* Data for this exercise:
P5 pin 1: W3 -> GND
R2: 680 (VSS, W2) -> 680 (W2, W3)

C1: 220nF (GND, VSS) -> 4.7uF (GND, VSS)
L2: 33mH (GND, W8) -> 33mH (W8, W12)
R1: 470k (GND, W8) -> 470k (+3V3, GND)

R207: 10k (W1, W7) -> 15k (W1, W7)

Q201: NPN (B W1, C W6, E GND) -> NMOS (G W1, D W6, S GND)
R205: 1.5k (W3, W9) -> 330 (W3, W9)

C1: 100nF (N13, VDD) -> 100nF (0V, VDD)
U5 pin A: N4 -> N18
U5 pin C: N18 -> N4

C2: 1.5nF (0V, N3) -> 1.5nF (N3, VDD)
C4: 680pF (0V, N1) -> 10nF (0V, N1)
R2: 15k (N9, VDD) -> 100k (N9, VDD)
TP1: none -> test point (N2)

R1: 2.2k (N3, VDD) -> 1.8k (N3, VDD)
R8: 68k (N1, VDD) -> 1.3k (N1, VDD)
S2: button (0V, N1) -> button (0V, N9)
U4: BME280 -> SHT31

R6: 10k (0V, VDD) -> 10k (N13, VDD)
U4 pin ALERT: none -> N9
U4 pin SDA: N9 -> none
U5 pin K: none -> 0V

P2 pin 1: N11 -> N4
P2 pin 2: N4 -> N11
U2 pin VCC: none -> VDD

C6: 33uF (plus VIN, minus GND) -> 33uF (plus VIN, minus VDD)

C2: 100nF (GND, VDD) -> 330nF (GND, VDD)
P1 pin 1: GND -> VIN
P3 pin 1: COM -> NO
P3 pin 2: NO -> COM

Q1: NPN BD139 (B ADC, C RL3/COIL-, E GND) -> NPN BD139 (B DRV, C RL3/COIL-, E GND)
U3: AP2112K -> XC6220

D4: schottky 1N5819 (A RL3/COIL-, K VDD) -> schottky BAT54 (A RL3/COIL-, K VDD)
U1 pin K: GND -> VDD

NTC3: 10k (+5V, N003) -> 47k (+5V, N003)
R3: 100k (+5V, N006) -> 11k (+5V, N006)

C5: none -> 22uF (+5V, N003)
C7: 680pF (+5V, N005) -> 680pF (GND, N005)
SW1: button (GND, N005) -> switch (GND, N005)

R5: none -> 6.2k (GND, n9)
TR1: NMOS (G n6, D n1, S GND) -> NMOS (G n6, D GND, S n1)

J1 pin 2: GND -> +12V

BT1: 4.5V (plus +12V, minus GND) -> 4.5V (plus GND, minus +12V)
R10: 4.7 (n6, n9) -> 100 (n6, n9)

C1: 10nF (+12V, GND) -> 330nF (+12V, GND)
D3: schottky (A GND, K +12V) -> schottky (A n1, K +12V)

* What is needed:
Determine how many lines contain the string "plus" in the listing, and state that number by itself.

* Answer for the task:
2